-- Input records follows --

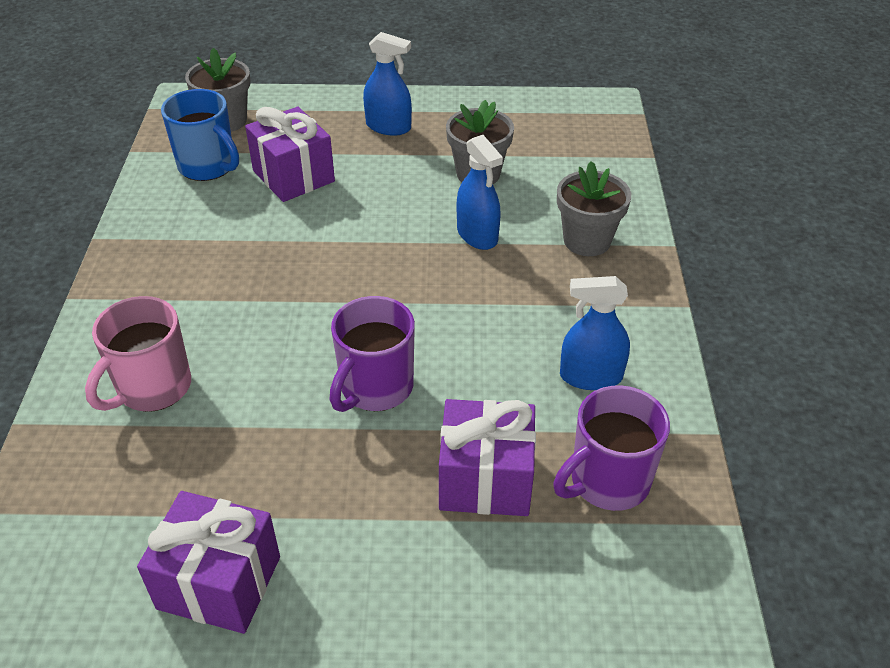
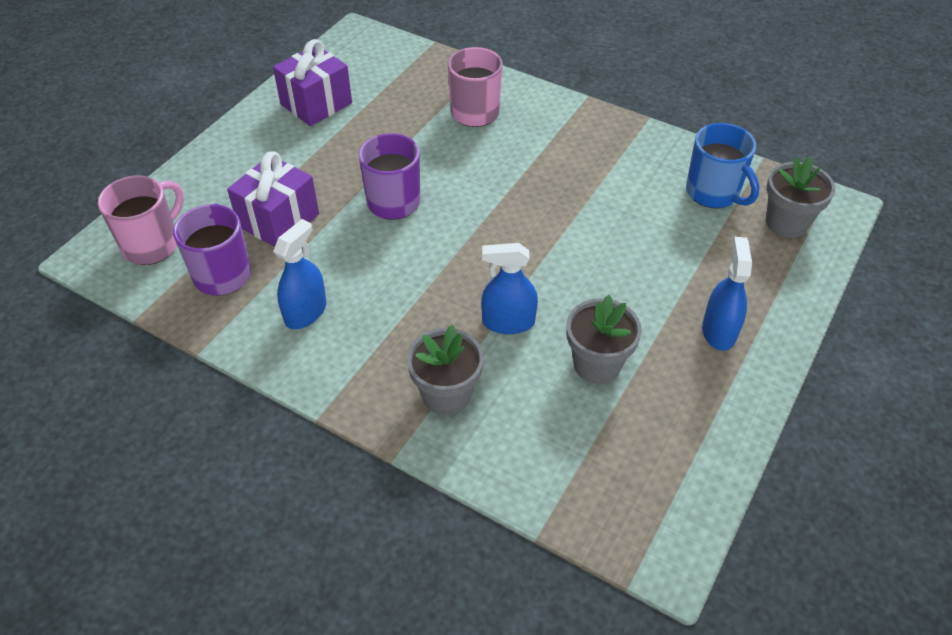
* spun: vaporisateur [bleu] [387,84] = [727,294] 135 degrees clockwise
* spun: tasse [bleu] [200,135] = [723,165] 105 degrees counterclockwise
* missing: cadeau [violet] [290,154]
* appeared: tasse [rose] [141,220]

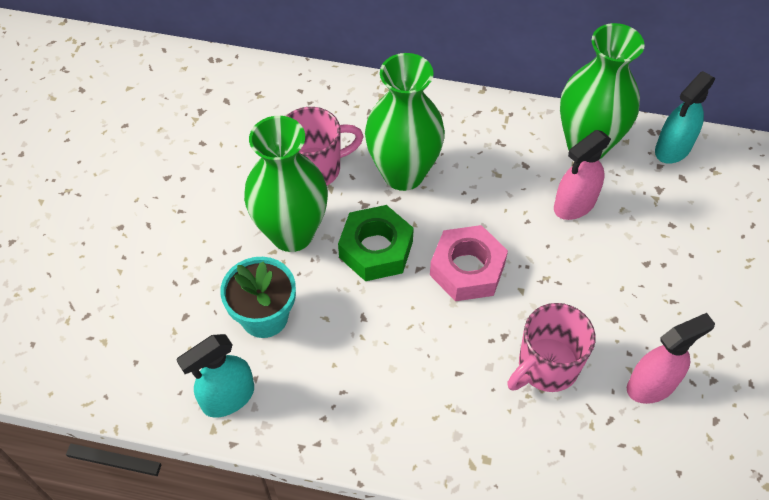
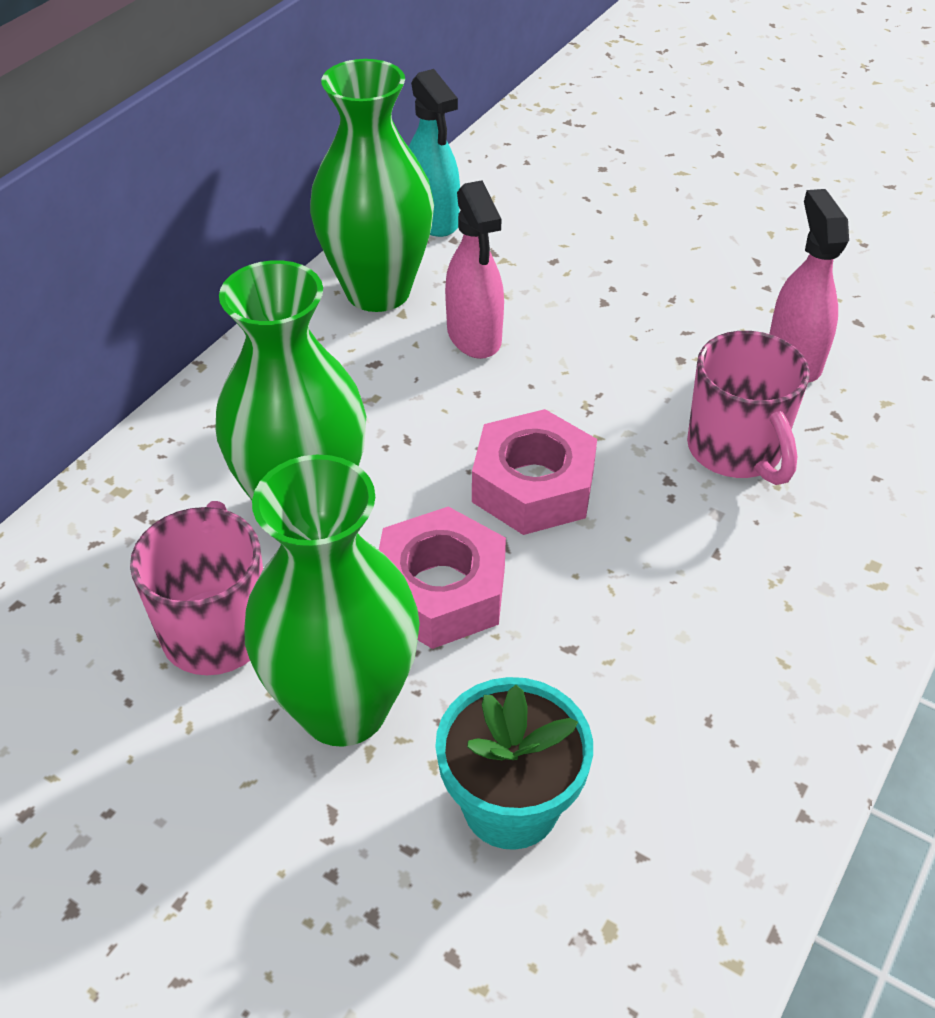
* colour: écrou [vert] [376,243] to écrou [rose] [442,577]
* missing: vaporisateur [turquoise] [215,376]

-- Input records concluded --

> **Task goal**: Before printing anything, remove the pictures; then print all the records exactly.

> **Exercise answer**:
* spun: vaporisateur [bleu] [387,84] = [727,294] 135 degrees clockwise
* spun: tasse [bleu] [200,135] = [723,165] 105 degrees counterclockwise
* missing: cadeau [violet] [290,154]
* appeared: tasse [rose] [141,220]

* colour: écrou [vert] [376,243] to écrou [rose] [442,577]
* missing: vaporisateur [turquoise] [215,376]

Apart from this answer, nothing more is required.